-- RECORDS TO USE follows --

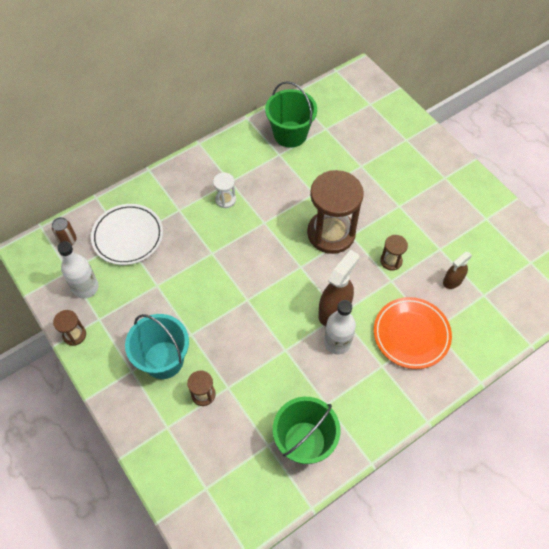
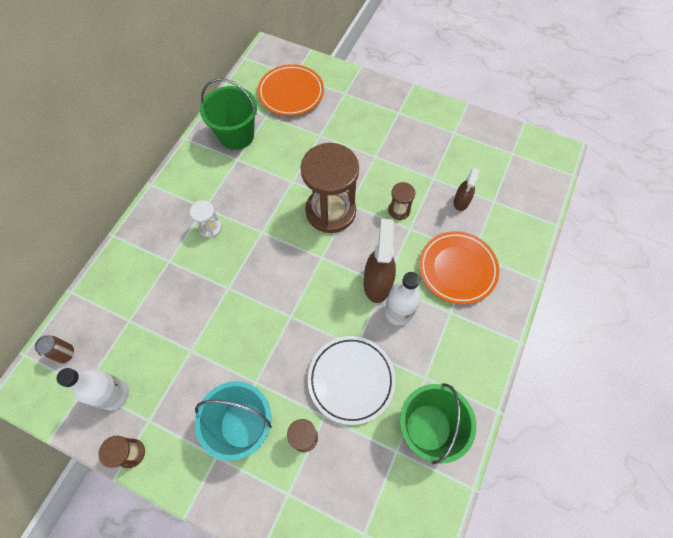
camera: 30 degrees left, 5 degrees up
(128, 236) = (130, 315): white plate -> white plate (351, 380)
(358, 119) = (291, 93): none -> orange plate

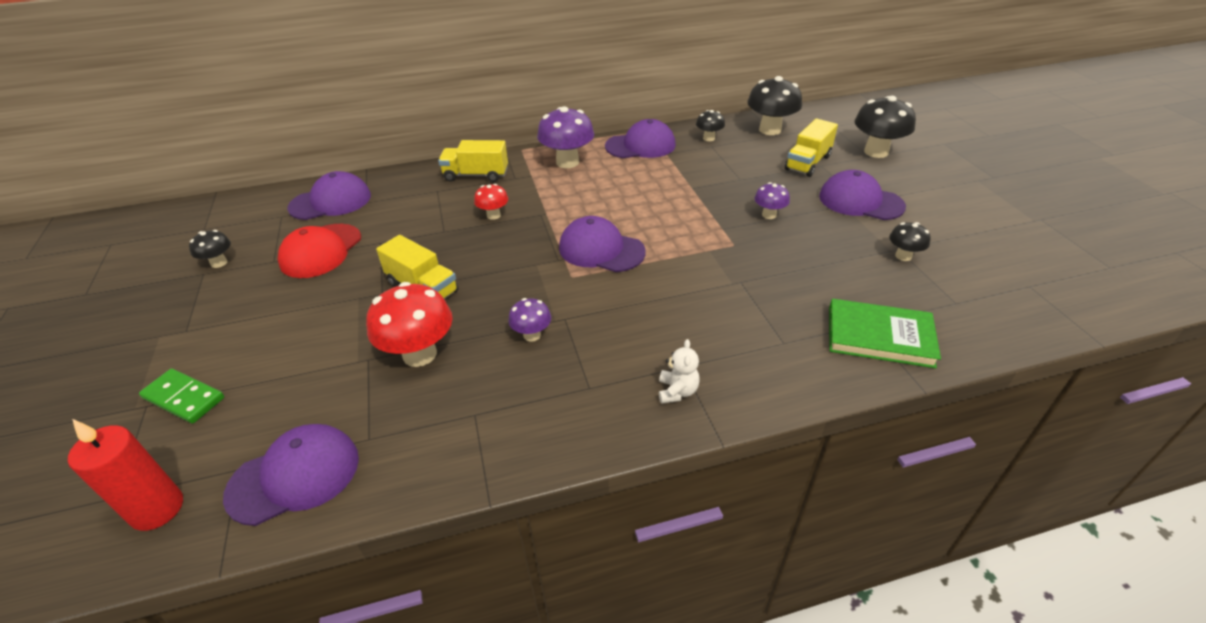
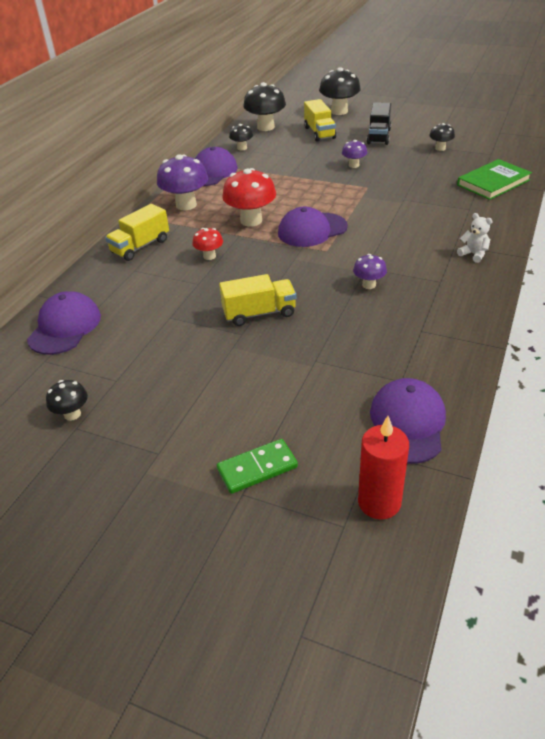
camera: 50 degrees left, 0 degrees up
(321, 251) = (138, 350): red cap -> none
(419, 354) = (336, 336): red mushroom -> red mushroom (251, 220)
(860, 201) = (378, 136): purple cap -> black truck

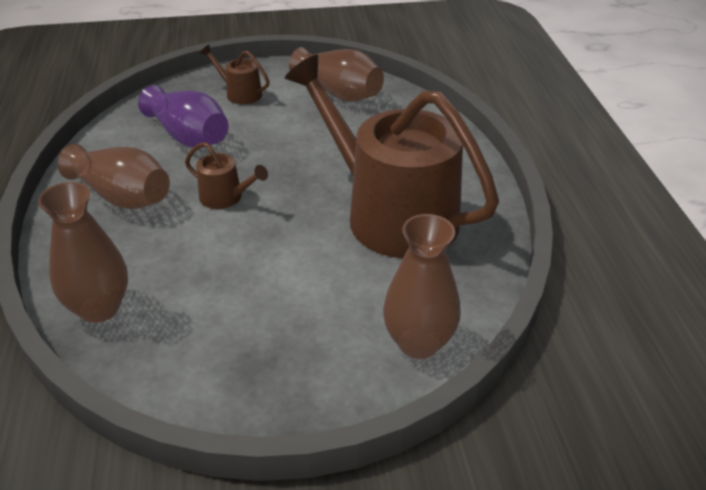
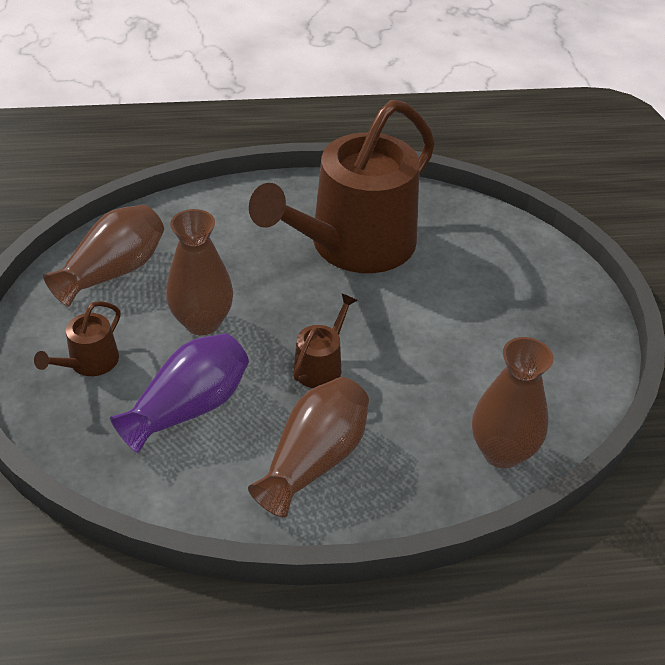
camera: 90 degrees left, 5 degrees up
(418, 343) = (515, 242): brown vase -> brown vase (202, 322)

-- RECORDS TO USE concluded --

ACTIVITY: Lines of the data above that include the string "camera" must each be copied.

EXERCISE RESPONSE:
camera: 30 degrees left, 5 degrees up
camera: 50 degrees left, 0 degrees up
camera: 90 degrees left, 5 degrees up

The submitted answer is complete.